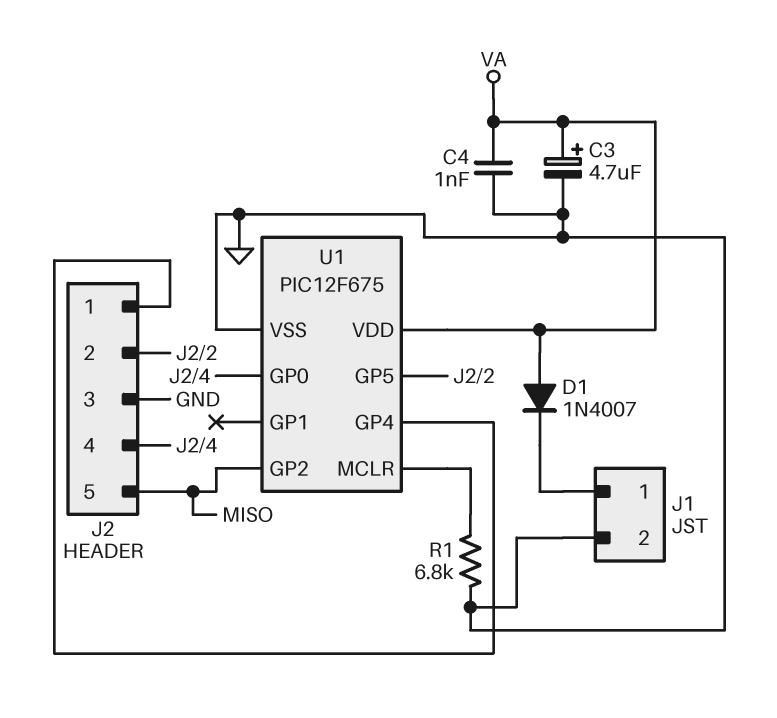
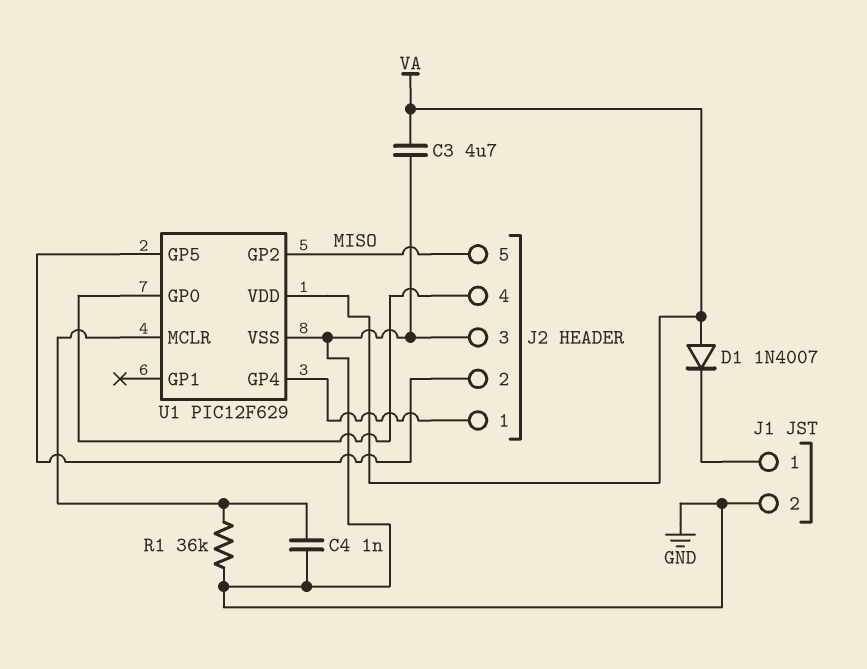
C3: 4.7uF (plus VA, minus GND) -> 4.7uF (GND, VA)
C4: 1nF (GND, VA) -> 1nF (GND, U1/MCLR)
R1: 6.8k (GND, U1/MCLR) -> 36k (GND, U1/MCLR)
U1: PIC12F675 -> PIC12F629

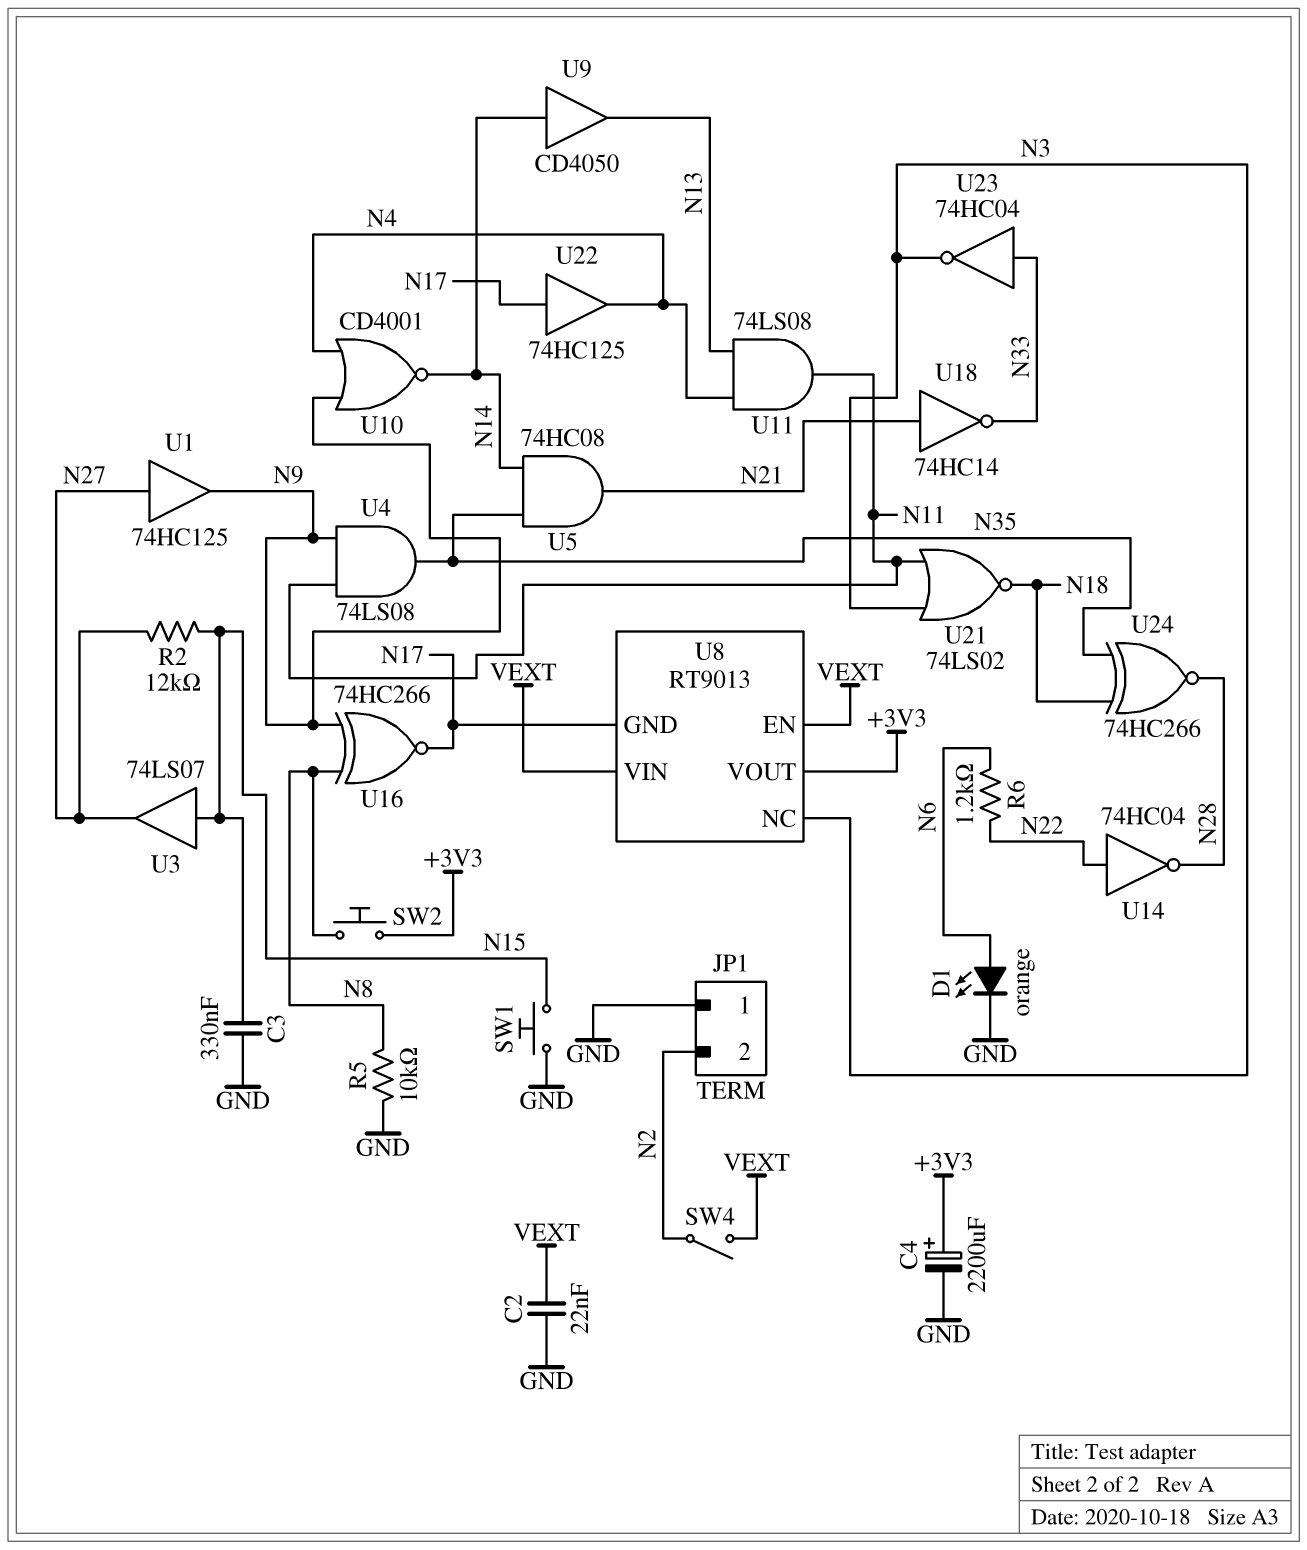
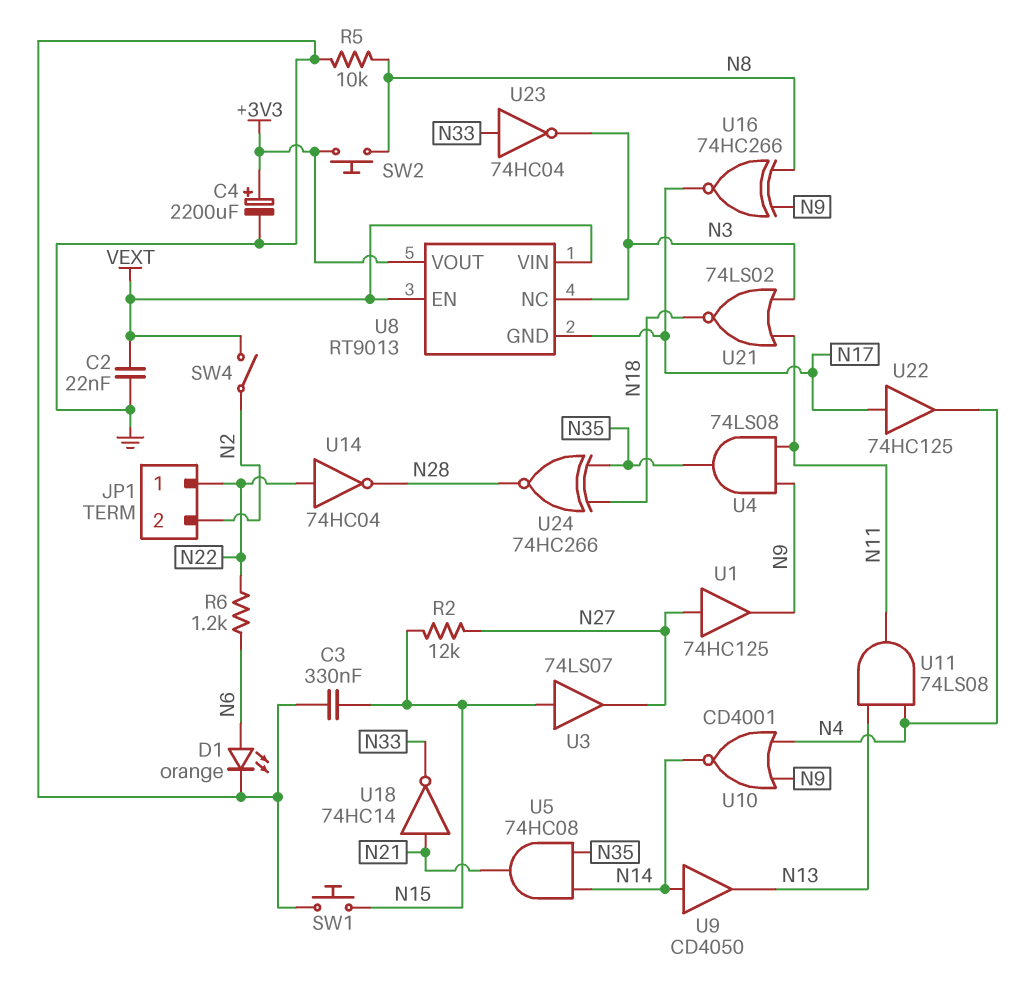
JP1 pin 1: GND -> N22

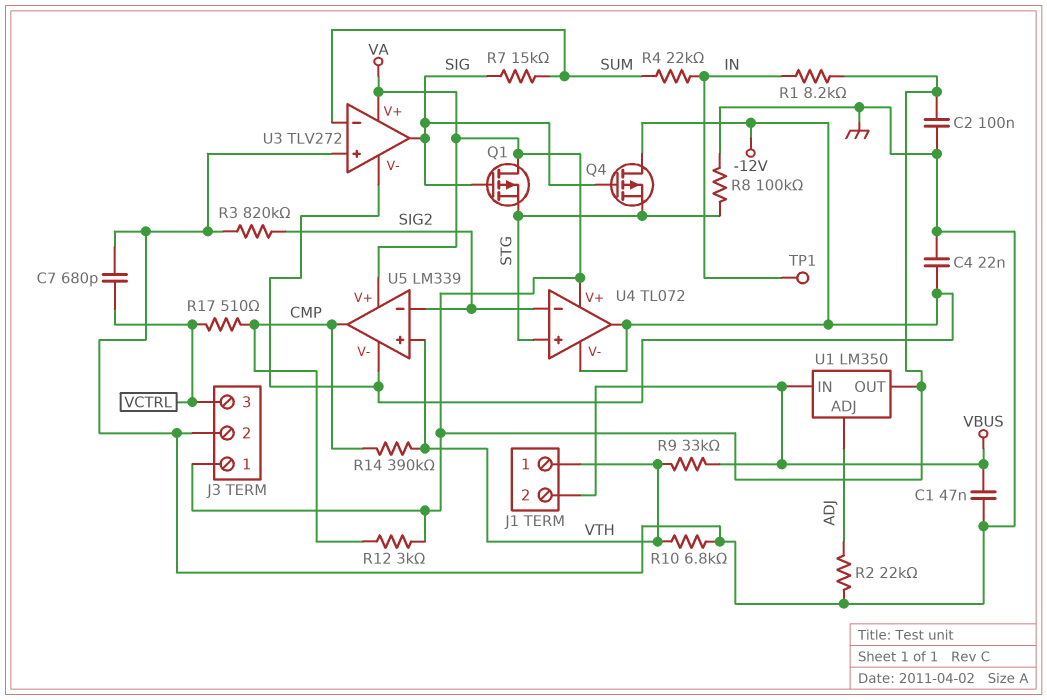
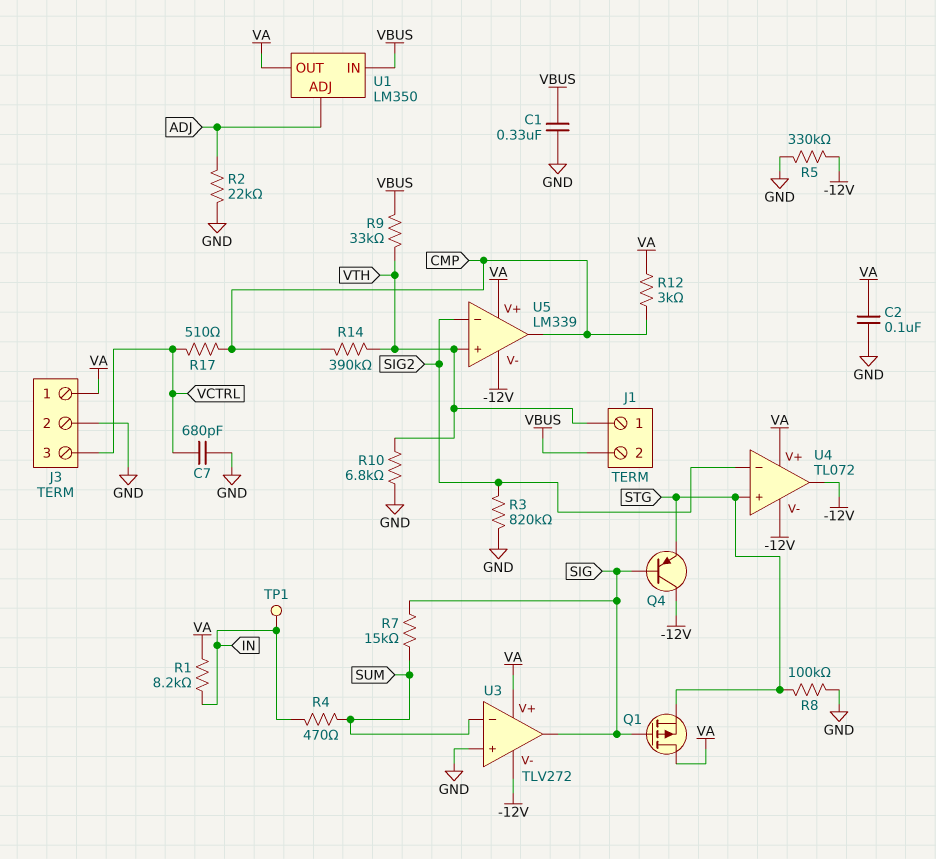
C1: 47nF (GND, VBUS) -> 330nF (GND, VBUS)
C4: 22nF (-12V, GND) -> none
Q4: PMOS (G SIG, D -12V, S STG) -> PNP (B SIG, C -12V, E STG)
R4: 22k (IN, SUM) -> 470 (IN, SUM)
R5: none -> 330k (-12V, GND)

▶ **Action item**
Only the pictures are to be left out; all other material is to be output exactly.

▶ **Answer**
C3: 4.7uF (plus VA, minus GND) -> 4.7uF (GND, VA)
C4: 1nF (GND, VA) -> 1nF (GND, U1/MCLR)
R1: 6.8k (GND, U1/MCLR) -> 36k (GND, U1/MCLR)
U1: PIC12F675 -> PIC12F629

JP1 pin 1: GND -> N22

C1: 47nF (GND, VBUS) -> 330nF (GND, VBUS)
C4: 22nF (-12V, GND) -> none
Q4: PMOS (G SIG, D -12V, S STG) -> PNP (B SIG, C -12V, E STG)
R4: 22k (IN, SUM) -> 470 (IN, SUM)
R5: none -> 330k (-12V, GND)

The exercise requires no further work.